- _Instructions to follow_
Once the pictures are removed, reproduce what is left of the data below exactly.

- _Supplied material_
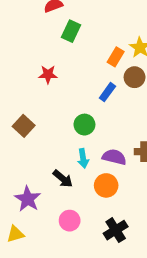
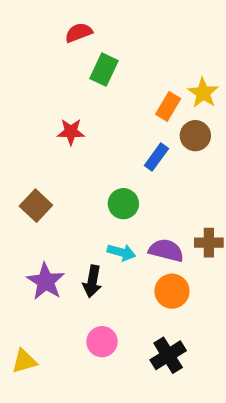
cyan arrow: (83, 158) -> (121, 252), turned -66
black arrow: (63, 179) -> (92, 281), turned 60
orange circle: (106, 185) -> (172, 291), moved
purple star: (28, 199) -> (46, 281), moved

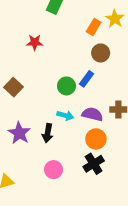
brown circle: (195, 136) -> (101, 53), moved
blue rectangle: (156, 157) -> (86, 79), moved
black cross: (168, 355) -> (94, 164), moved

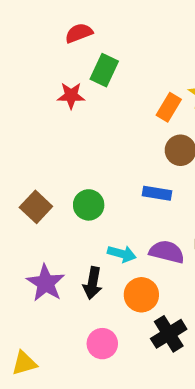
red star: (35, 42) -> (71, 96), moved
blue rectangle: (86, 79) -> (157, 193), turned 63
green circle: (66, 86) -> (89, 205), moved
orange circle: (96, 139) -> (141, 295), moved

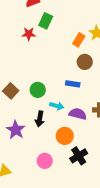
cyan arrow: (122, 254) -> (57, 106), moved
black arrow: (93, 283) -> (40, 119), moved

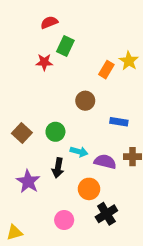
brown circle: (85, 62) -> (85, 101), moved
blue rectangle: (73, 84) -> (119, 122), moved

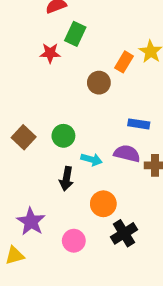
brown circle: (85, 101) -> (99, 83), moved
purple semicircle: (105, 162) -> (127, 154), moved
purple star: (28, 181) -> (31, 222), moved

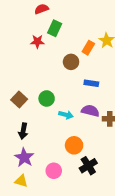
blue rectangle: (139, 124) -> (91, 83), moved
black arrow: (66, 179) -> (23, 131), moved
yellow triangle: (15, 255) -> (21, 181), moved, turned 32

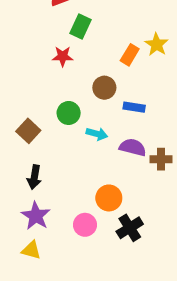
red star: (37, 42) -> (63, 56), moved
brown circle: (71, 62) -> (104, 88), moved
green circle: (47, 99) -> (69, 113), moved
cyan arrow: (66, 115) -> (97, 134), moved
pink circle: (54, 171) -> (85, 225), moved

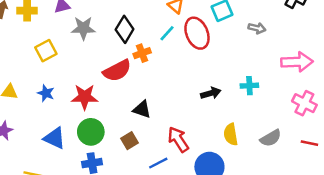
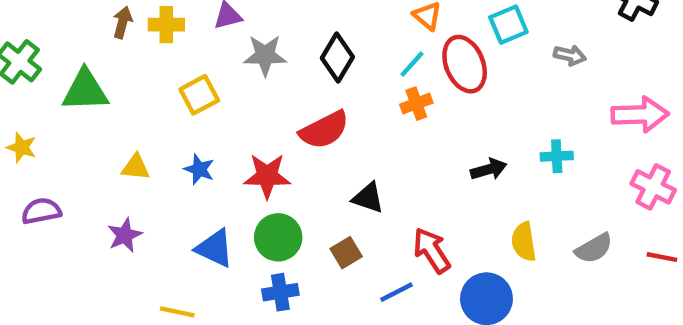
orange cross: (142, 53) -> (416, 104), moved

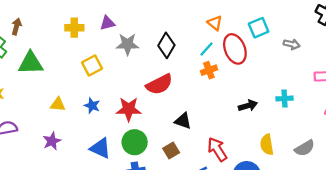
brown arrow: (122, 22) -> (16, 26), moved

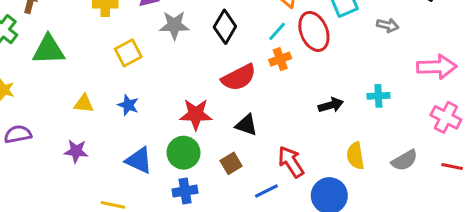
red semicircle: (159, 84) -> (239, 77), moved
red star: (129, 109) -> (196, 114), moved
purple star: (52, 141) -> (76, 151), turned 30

- _Exercise output_
cyan arrow: (83, 158) -> (121, 252), turned -66
black arrow: (63, 179) -> (92, 281), turned 60
orange circle: (106, 185) -> (172, 291), moved
purple star: (28, 199) -> (46, 281), moved

brown circle: (195, 136) -> (101, 53), moved
blue rectangle: (156, 157) -> (86, 79), moved
black cross: (168, 355) -> (94, 164), moved

red star: (35, 42) -> (71, 96), moved
blue rectangle: (86, 79) -> (157, 193), turned 63
green circle: (66, 86) -> (89, 205), moved
orange circle: (96, 139) -> (141, 295), moved

cyan arrow: (122, 254) -> (57, 106), moved
black arrow: (93, 283) -> (40, 119), moved

brown circle: (85, 62) -> (85, 101), moved
blue rectangle: (73, 84) -> (119, 122), moved

brown circle: (85, 101) -> (99, 83), moved
purple semicircle: (105, 162) -> (127, 154), moved
purple star: (28, 181) -> (31, 222), moved

blue rectangle: (139, 124) -> (91, 83), moved
black arrow: (66, 179) -> (23, 131), moved
yellow triangle: (15, 255) -> (21, 181), moved, turned 32

red star: (37, 42) -> (63, 56), moved
brown circle: (71, 62) -> (104, 88), moved
green circle: (47, 99) -> (69, 113), moved
cyan arrow: (66, 115) -> (97, 134), moved
pink circle: (54, 171) -> (85, 225), moved

orange cross: (142, 53) -> (416, 104), moved

brown arrow: (122, 22) -> (16, 26), moved

red semicircle: (159, 84) -> (239, 77), moved
red star: (129, 109) -> (196, 114), moved
purple star: (52, 141) -> (76, 151), turned 30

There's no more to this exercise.